Work task —
Reproduce the following data exactly, minus any images.

Collected material —
════════

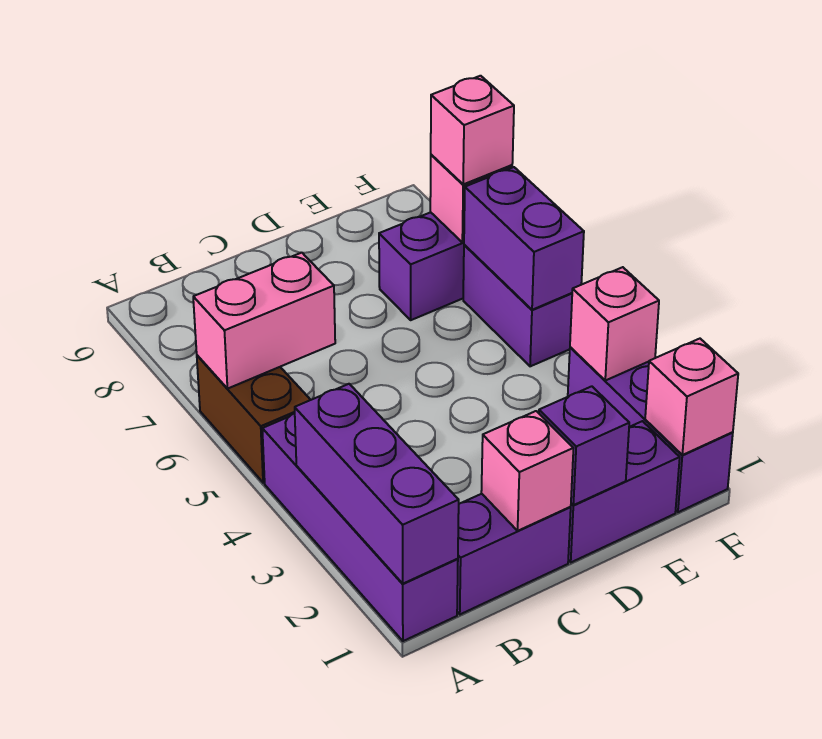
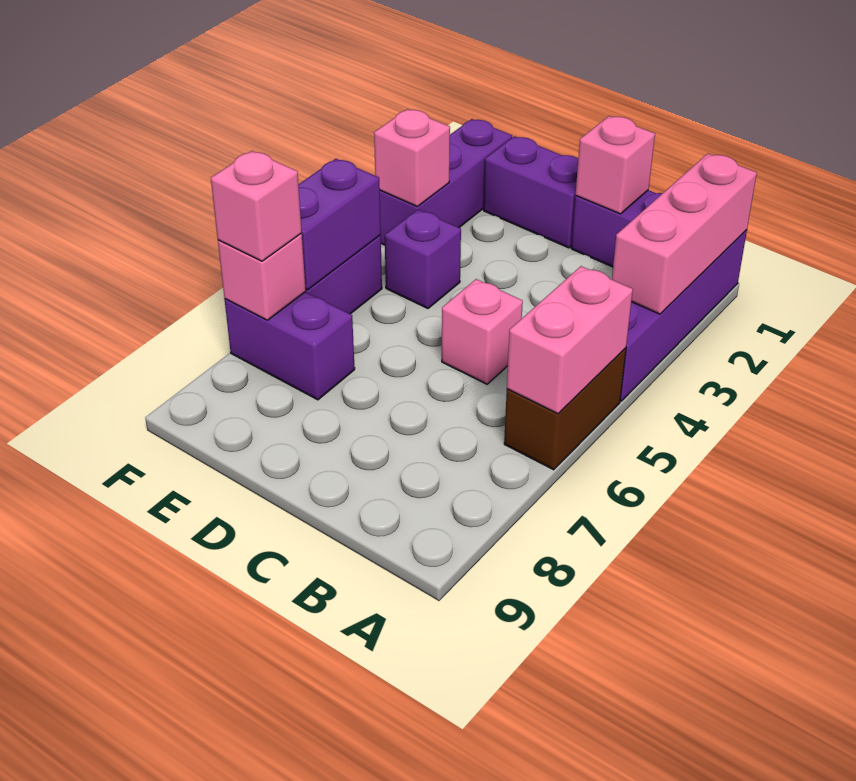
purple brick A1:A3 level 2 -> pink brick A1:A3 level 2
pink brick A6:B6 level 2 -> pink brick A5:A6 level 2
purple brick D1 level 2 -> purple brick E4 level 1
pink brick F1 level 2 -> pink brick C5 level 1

════════

Answer to this exercise —
purple brick A1:A3 level 2 -> pink brick A1:A3 level 2
pink brick A6:B6 level 2 -> pink brick A5:A6 level 2
purple brick D1 level 2 -> purple brick E4 level 1
pink brick F1 level 2 -> pink brick C5 level 1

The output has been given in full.